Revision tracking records
::::

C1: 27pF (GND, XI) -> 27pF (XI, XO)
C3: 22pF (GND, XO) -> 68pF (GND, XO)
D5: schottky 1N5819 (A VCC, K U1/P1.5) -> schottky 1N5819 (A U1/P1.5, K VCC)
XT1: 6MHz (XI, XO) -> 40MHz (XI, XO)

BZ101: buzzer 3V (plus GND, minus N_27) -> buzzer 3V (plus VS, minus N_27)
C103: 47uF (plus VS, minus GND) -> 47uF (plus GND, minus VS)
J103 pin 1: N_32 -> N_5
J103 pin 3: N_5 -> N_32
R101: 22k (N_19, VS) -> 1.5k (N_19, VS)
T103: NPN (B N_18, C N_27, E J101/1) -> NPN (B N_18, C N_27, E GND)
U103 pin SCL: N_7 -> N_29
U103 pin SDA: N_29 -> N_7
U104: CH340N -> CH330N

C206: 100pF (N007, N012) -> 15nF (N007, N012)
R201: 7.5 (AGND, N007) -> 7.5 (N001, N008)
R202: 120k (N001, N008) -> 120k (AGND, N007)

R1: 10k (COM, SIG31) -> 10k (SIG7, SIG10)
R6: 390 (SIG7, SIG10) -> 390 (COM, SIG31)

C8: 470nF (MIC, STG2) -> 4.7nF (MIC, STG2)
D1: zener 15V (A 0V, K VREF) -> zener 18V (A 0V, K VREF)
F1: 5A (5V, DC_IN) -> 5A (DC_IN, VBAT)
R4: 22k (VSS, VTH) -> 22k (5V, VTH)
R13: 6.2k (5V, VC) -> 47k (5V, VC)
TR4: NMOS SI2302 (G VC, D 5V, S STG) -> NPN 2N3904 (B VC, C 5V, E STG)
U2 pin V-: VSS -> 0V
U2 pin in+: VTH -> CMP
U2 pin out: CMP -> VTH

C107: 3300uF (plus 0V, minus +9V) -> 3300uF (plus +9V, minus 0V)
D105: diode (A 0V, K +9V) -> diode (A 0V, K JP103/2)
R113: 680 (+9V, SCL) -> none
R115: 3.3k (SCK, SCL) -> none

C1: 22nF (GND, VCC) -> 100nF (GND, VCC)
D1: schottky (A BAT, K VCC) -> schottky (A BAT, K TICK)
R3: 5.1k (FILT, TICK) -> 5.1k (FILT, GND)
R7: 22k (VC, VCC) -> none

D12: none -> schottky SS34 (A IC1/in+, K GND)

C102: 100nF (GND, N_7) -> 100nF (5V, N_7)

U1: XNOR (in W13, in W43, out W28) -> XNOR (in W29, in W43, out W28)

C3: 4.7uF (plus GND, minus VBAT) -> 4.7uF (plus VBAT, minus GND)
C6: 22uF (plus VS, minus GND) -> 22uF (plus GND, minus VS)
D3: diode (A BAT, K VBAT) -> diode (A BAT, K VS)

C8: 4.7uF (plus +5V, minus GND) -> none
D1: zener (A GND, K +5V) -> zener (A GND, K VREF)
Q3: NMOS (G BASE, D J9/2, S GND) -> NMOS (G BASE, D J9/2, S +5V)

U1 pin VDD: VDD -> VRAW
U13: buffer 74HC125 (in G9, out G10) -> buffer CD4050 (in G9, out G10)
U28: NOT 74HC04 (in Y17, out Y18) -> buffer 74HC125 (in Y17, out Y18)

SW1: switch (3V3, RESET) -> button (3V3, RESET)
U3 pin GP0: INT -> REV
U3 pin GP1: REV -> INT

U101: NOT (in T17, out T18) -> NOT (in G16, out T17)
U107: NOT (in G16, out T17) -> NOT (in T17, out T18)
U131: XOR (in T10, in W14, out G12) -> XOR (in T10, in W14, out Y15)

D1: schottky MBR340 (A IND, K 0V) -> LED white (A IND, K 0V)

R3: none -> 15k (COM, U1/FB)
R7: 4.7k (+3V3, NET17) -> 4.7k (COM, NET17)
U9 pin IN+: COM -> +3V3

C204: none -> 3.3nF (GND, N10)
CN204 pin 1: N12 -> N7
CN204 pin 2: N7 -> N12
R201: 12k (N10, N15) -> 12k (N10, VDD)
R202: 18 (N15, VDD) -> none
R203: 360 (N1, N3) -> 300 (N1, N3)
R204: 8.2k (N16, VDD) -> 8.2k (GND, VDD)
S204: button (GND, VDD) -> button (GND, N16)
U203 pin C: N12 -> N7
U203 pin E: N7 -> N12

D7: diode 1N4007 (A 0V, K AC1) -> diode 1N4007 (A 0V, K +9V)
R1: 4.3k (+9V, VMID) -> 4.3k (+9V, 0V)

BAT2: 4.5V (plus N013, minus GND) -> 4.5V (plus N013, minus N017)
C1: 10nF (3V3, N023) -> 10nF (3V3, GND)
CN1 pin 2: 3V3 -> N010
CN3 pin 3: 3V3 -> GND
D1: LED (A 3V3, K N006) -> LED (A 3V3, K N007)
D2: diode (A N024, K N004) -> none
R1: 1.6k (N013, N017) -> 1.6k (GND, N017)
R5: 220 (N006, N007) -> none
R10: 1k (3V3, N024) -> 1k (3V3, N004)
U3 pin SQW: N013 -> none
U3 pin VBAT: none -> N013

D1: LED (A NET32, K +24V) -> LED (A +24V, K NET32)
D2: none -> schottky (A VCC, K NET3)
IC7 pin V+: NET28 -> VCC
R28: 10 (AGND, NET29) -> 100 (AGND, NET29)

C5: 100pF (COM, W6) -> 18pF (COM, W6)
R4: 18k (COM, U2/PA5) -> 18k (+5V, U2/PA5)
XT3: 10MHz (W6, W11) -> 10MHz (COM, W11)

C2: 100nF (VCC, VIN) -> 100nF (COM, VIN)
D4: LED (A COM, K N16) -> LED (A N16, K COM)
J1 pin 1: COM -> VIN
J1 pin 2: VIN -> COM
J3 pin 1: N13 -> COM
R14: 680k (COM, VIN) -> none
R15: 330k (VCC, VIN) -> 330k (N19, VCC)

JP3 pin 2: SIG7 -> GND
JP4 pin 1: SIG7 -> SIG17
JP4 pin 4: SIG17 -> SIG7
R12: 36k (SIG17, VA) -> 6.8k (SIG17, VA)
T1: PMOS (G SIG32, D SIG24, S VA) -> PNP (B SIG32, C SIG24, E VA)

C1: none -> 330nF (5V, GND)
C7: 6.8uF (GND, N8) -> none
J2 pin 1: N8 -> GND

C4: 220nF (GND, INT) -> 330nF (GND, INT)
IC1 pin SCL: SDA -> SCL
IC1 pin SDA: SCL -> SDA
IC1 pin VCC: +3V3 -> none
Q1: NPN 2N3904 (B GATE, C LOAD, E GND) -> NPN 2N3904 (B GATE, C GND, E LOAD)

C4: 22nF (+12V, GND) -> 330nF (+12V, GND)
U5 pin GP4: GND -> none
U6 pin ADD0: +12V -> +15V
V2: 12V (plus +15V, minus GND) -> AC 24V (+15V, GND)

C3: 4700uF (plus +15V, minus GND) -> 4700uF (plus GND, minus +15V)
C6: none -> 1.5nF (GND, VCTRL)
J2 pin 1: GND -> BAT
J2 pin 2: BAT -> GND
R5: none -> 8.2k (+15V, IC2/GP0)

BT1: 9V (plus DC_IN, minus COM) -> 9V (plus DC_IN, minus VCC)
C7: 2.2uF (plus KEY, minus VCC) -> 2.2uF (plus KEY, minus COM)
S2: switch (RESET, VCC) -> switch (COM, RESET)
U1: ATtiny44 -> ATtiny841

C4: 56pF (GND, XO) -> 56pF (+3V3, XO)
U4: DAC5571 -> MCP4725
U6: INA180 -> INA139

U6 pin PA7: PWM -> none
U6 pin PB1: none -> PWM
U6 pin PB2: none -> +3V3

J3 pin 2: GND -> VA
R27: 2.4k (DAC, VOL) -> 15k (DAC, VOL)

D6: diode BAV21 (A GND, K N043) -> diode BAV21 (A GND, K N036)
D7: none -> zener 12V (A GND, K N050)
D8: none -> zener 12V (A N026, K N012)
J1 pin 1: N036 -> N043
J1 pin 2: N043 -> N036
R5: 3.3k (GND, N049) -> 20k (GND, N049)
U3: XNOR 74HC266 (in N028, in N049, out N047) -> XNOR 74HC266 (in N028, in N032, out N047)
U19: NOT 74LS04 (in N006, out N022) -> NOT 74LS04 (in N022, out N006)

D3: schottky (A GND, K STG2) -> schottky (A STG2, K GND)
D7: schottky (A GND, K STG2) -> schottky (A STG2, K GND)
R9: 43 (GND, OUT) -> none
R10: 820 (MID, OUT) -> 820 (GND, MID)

::::

Your goal
Reproduce the lines above, beginning at the line with "J2 pin 2: BAT -> GND" and stopping after the line with "J1 pin 2: N043 -> N036", exactly as they are.

Result below
J2 pin 2: BAT -> GND
R5: none -> 8.2k (+15V, IC2/GP0)

BT1: 9V (plus DC_IN, minus COM) -> 9V (plus DC_IN, minus VCC)
C7: 2.2uF (plus KEY, minus VCC) -> 2.2uF (plus KEY, minus COM)
S2: switch (RESET, VCC) -> switch (COM, RESET)
U1: ATtiny44 -> ATtiny841

C4: 56pF (GND, XO) -> 56pF (+3V3, XO)
U4: DAC5571 -> MCP4725
U6: INA180 -> INA139

U6 pin PA7: PWM -> none
U6 pin PB1: none -> PWM
U6 pin PB2: none -> +3V3

J3 pin 2: GND -> VA
R27: 2.4k (DAC, VOL) -> 15k (DAC, VOL)

D6: diode BAV21 (A GND, K N043) -> diode BAV21 (A GND, K N036)
D7: none -> zener 12V (A GND, K N050)
D8: none -> zener 12V (A N026, K N012)
J1 pin 1: N036 -> N043
J1 pin 2: N043 -> N036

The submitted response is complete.